- **What the task asks**
Beginning with the first line and ending with the one containing "AUDIO1 pin RX: 4 -> 6", copy the lines of the listing below exactly; omit everything else.

- **Data for review**
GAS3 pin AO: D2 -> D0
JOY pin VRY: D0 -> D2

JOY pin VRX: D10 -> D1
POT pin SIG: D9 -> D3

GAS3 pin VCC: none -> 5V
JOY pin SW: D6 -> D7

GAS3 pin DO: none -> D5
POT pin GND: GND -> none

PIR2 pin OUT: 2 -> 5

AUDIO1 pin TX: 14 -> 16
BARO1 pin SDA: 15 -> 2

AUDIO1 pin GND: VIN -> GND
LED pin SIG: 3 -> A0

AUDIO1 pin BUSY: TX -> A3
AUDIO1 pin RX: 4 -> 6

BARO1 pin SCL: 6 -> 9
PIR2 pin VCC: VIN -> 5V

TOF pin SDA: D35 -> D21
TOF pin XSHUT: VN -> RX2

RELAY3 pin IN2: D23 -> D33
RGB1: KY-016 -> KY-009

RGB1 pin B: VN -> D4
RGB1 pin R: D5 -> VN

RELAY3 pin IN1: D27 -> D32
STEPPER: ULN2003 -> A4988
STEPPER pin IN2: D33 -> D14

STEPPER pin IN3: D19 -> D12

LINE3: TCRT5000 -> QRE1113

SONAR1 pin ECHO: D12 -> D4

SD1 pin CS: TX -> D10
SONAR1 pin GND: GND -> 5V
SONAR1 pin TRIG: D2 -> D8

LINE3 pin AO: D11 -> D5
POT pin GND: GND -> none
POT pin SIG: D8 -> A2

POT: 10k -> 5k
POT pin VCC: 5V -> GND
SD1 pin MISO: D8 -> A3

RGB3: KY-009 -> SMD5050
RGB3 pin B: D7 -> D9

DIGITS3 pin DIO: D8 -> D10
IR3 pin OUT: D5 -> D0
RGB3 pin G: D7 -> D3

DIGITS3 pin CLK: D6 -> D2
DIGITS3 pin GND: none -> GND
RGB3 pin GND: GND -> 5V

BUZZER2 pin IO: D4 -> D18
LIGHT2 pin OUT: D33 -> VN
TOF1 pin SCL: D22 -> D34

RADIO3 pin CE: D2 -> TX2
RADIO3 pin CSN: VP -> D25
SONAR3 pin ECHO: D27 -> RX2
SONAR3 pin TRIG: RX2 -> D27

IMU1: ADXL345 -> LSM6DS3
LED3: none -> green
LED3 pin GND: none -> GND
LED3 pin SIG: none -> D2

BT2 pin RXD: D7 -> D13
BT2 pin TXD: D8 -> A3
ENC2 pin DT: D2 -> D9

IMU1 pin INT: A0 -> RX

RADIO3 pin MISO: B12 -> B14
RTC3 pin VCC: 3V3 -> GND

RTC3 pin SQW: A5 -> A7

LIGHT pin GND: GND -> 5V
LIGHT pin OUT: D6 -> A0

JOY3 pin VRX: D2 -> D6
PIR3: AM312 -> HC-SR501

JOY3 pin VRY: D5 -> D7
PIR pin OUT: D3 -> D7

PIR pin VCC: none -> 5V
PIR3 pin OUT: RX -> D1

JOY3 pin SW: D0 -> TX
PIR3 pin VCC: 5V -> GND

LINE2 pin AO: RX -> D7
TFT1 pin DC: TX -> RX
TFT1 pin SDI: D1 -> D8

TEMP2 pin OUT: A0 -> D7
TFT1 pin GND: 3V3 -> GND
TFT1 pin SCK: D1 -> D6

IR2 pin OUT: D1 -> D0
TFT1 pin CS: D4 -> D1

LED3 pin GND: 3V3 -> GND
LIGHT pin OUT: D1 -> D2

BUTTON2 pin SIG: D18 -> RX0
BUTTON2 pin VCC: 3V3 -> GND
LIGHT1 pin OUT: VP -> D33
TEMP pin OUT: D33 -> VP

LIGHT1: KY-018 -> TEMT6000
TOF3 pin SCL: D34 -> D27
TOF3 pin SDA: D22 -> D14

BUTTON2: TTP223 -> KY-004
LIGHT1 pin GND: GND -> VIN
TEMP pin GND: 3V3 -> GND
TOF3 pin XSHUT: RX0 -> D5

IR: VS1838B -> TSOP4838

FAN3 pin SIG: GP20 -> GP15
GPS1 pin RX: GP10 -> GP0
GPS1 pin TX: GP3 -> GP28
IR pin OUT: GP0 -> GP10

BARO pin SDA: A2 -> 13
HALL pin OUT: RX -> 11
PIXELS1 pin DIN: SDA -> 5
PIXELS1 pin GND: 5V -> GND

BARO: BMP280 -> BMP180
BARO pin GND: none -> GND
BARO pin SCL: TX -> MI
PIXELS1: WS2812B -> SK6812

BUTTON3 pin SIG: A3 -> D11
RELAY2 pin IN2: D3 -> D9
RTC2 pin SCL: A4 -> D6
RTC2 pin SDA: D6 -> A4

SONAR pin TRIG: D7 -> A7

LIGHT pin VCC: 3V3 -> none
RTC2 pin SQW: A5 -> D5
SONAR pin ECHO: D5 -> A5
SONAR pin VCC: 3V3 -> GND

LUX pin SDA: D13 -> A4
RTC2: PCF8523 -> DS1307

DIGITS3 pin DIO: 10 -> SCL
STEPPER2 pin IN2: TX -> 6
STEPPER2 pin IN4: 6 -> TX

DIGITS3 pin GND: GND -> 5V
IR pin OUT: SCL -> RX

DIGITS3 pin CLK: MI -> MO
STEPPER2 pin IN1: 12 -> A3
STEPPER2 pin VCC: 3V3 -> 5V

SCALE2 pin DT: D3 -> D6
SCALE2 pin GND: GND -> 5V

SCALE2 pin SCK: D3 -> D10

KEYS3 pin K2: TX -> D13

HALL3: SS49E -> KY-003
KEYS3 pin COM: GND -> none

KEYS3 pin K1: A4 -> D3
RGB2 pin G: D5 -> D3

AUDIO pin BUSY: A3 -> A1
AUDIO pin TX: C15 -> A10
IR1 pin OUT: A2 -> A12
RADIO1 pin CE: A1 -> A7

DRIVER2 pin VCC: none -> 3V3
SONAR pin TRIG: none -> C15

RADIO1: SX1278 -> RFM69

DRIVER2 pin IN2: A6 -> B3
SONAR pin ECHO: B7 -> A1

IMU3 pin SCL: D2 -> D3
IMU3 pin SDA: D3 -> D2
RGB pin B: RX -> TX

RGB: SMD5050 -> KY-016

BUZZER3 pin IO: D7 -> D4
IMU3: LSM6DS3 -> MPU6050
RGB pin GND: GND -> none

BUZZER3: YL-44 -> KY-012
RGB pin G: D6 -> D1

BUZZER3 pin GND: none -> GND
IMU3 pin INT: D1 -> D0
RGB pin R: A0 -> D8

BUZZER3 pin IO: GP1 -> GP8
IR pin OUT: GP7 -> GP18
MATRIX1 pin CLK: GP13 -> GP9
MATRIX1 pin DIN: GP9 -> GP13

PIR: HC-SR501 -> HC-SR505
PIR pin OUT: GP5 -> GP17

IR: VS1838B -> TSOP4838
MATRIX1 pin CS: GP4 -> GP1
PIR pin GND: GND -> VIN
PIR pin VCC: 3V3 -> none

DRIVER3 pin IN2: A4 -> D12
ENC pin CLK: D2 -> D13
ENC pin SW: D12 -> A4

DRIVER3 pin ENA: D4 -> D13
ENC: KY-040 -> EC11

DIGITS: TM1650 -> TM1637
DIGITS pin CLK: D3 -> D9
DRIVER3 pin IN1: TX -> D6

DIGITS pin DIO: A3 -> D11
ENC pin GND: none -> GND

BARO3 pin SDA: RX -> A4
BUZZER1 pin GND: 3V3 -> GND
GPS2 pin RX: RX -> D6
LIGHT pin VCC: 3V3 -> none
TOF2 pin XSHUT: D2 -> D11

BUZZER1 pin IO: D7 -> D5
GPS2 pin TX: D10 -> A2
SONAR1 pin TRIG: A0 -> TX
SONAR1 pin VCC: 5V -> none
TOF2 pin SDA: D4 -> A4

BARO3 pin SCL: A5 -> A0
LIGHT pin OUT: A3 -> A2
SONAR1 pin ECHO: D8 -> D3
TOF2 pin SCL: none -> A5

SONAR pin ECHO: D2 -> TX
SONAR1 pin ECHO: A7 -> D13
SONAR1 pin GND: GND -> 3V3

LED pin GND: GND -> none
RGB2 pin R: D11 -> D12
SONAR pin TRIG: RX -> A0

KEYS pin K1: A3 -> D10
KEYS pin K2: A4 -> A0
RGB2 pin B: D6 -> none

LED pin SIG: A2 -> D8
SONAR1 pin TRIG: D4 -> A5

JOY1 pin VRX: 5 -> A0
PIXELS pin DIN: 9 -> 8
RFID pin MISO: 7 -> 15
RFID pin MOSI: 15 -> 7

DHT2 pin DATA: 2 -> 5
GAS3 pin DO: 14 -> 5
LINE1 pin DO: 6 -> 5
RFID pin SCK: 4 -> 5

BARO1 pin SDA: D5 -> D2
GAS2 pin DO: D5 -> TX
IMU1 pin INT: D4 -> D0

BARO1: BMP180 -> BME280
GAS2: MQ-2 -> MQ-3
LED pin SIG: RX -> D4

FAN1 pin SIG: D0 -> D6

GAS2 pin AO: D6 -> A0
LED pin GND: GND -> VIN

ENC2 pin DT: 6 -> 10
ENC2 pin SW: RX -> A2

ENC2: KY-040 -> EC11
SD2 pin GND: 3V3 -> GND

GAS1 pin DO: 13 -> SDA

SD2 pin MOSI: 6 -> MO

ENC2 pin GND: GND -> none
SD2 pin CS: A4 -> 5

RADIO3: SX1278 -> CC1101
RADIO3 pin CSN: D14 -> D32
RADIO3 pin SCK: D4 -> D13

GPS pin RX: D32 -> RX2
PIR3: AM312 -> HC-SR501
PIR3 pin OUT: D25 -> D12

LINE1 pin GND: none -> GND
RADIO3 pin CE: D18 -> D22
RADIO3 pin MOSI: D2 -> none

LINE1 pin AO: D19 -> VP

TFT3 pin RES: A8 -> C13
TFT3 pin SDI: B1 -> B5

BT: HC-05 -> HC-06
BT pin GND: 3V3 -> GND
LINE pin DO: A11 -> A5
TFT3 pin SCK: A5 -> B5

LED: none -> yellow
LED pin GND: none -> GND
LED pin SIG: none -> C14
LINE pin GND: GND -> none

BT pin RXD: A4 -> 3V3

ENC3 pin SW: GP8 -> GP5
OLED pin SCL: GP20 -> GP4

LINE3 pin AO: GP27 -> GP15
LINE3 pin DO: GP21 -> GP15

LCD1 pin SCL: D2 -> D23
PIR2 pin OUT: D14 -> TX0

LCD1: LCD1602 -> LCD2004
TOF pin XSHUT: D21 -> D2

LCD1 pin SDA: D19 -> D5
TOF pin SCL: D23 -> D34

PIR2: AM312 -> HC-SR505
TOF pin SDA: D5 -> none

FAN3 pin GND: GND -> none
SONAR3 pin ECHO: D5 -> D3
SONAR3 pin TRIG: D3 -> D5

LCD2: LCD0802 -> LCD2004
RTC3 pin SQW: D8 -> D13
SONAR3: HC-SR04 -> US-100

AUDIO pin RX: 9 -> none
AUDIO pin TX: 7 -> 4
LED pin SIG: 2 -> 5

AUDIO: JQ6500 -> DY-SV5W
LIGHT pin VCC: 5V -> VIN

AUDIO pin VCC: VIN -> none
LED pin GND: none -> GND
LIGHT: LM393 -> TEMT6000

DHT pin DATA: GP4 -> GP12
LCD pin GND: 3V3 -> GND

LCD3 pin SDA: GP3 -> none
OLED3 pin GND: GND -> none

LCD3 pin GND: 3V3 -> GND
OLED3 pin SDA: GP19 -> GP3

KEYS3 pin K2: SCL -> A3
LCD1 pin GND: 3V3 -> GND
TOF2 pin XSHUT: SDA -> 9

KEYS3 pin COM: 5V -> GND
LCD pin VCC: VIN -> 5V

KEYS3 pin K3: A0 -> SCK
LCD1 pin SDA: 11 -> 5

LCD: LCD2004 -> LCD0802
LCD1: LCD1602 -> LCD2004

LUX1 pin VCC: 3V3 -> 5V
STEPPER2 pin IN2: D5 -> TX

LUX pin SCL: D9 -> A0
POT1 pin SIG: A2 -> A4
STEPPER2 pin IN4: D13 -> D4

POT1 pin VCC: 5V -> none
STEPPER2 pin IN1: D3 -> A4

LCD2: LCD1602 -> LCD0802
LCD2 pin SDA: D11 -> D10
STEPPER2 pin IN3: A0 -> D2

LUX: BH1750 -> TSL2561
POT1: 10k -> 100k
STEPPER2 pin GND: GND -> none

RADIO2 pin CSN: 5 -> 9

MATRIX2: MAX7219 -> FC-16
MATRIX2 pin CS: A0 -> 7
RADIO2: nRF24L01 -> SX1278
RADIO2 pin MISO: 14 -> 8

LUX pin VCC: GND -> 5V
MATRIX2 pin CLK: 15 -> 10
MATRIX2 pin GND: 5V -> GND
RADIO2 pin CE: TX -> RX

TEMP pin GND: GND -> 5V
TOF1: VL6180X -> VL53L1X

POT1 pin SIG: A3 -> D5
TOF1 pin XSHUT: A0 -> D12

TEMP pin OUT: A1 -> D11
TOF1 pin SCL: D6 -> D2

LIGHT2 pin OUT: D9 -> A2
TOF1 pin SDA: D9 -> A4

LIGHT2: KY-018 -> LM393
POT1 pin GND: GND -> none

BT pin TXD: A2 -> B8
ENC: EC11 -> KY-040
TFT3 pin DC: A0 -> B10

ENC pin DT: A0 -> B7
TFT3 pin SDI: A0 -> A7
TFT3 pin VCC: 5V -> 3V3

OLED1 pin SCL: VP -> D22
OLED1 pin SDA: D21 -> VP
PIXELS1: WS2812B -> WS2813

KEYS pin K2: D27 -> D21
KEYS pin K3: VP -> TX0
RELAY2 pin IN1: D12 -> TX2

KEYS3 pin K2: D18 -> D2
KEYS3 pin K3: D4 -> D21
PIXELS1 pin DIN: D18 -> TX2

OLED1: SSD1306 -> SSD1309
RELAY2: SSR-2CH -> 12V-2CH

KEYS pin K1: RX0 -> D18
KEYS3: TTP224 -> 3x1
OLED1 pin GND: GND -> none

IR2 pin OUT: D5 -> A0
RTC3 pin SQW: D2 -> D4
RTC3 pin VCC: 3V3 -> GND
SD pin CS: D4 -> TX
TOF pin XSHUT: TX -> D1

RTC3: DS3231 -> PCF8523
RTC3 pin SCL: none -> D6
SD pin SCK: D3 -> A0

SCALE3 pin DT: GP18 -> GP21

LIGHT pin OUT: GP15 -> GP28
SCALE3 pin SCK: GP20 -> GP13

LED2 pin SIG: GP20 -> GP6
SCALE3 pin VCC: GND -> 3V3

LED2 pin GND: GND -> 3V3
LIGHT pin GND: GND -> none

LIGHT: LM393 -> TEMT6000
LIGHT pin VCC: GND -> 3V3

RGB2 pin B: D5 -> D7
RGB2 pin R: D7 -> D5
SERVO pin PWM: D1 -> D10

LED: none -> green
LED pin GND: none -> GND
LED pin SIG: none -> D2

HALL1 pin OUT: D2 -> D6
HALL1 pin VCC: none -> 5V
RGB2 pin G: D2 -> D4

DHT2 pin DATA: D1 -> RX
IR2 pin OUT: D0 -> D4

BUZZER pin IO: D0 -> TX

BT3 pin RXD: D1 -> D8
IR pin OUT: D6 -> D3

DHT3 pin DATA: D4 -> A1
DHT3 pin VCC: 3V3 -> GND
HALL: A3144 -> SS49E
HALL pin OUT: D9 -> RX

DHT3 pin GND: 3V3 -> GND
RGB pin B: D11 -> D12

- **Response to the task**
GAS3 pin AO: D2 -> D0
JOY pin VRY: D0 -> D2

JOY pin VRX: D10 -> D1
POT pin SIG: D9 -> D3

GAS3 pin VCC: none -> 5V
JOY pin SW: D6 -> D7

GAS3 pin DO: none -> D5
POT pin GND: GND -> none

PIR2 pin OUT: 2 -> 5

AUDIO1 pin TX: 14 -> 16
BARO1 pin SDA: 15 -> 2

AUDIO1 pin GND: VIN -> GND
LED pin SIG: 3 -> A0

AUDIO1 pin BUSY: TX -> A3
AUDIO1 pin RX: 4 -> 6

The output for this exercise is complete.